Bring back every record exactly, except for the pictures, which stay out.

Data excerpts
= Beginning of Section =
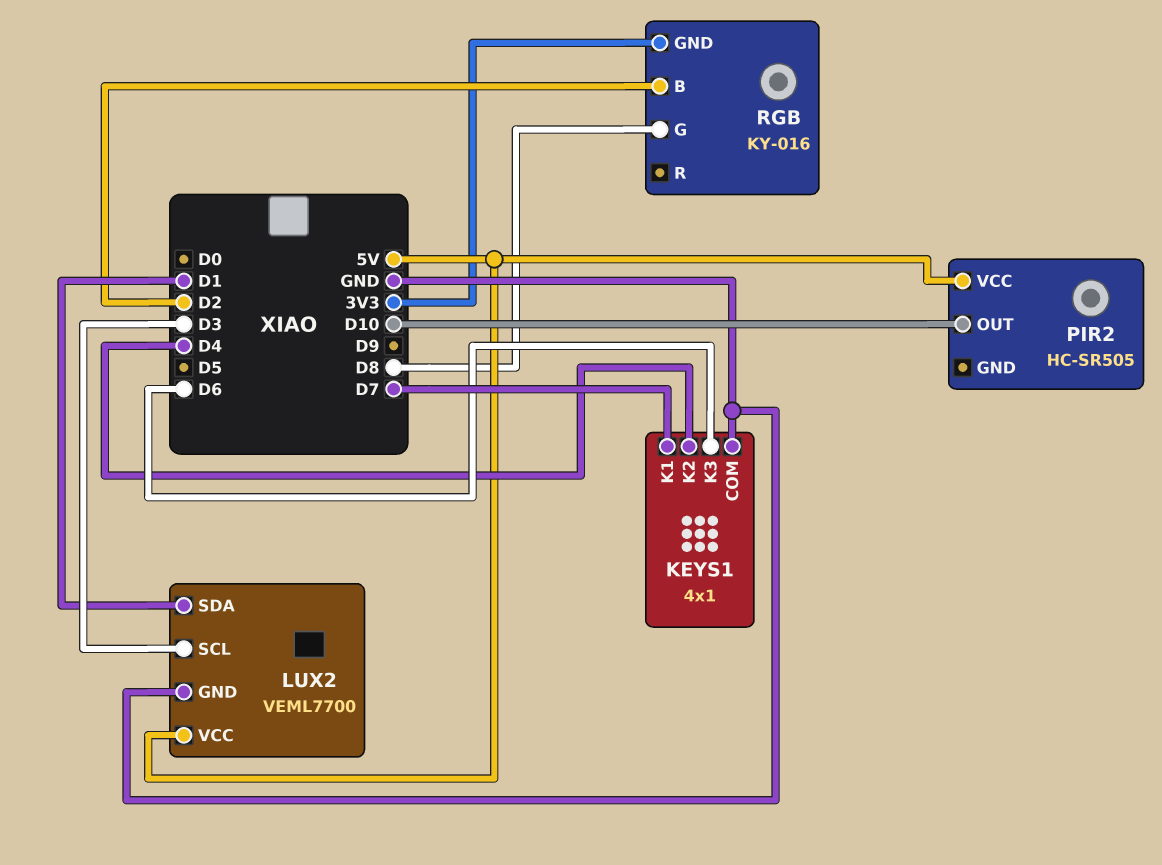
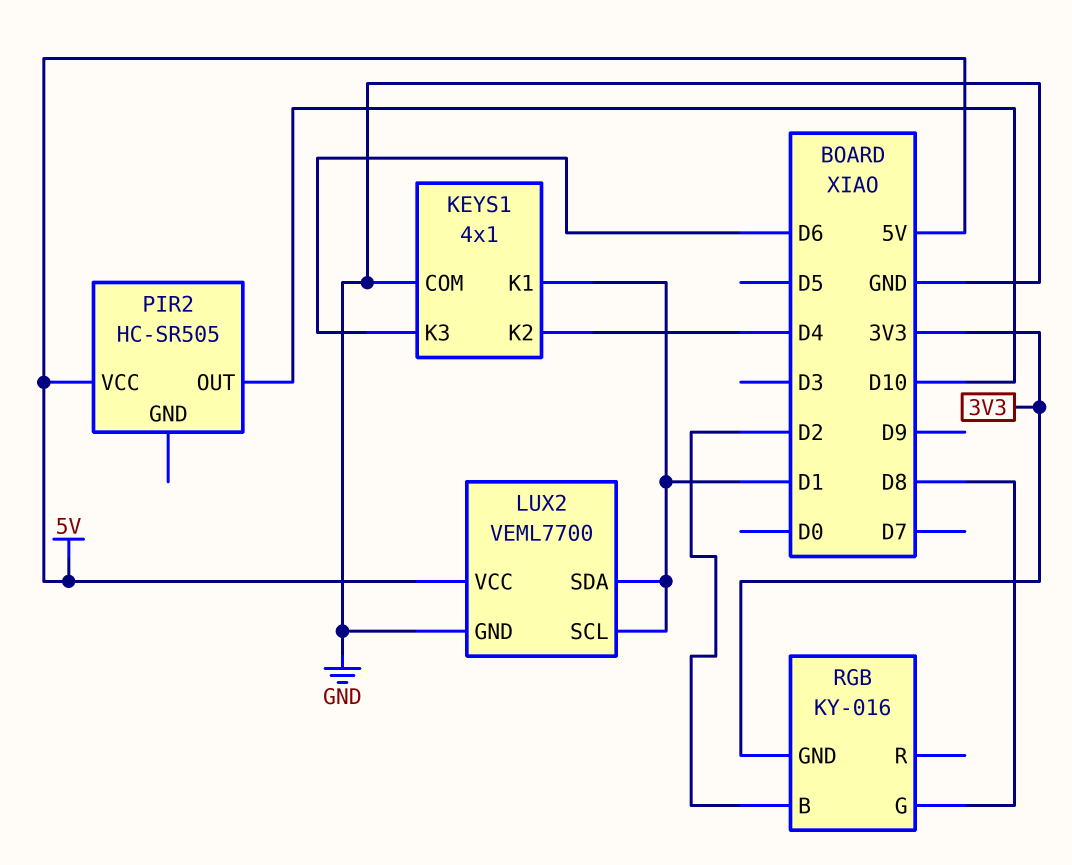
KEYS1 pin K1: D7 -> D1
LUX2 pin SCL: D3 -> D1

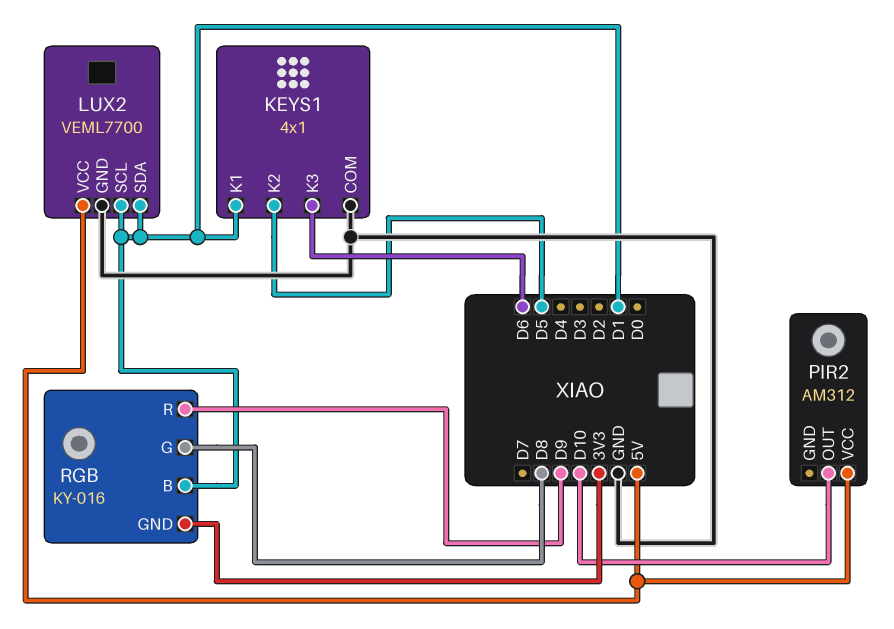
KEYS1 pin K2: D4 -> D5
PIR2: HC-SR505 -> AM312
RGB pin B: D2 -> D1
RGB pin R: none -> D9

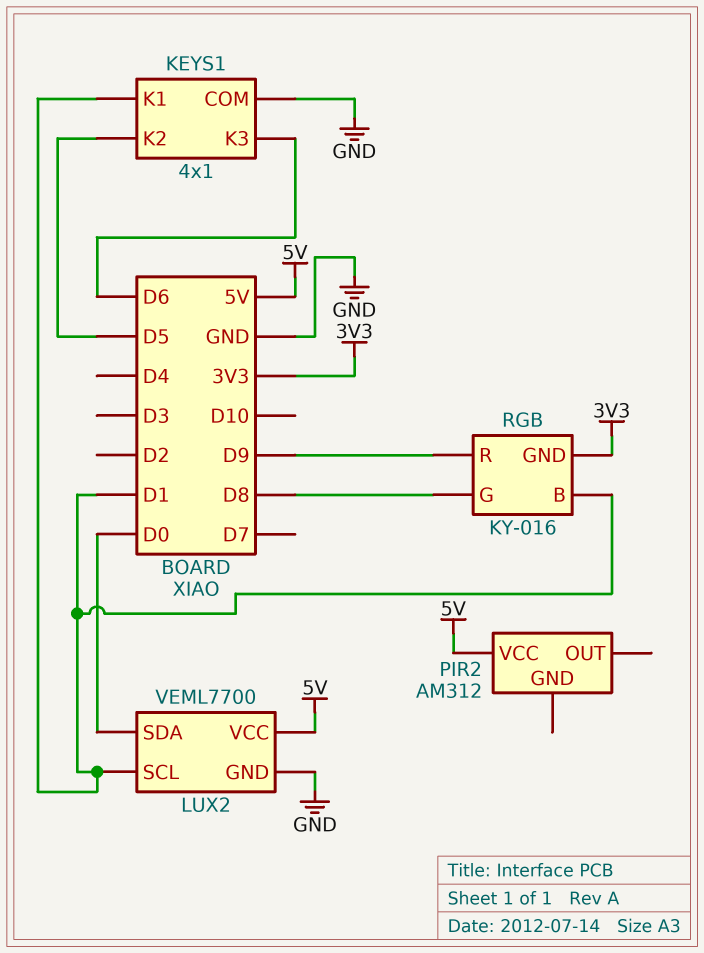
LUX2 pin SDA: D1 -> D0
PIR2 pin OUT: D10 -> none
= End of Section =
* **SOLUTION FOR THIS EXERCISE**:
KEYS1 pin K1: D7 -> D1
LUX2 pin SCL: D3 -> D1

KEYS1 pin K2: D4 -> D5
PIR2: HC-SR505 -> AM312
RGB pin B: D2 -> D1
RGB pin R: none -> D9

LUX2 pin SDA: D1 -> D0
PIR2 pin OUT: D10 -> none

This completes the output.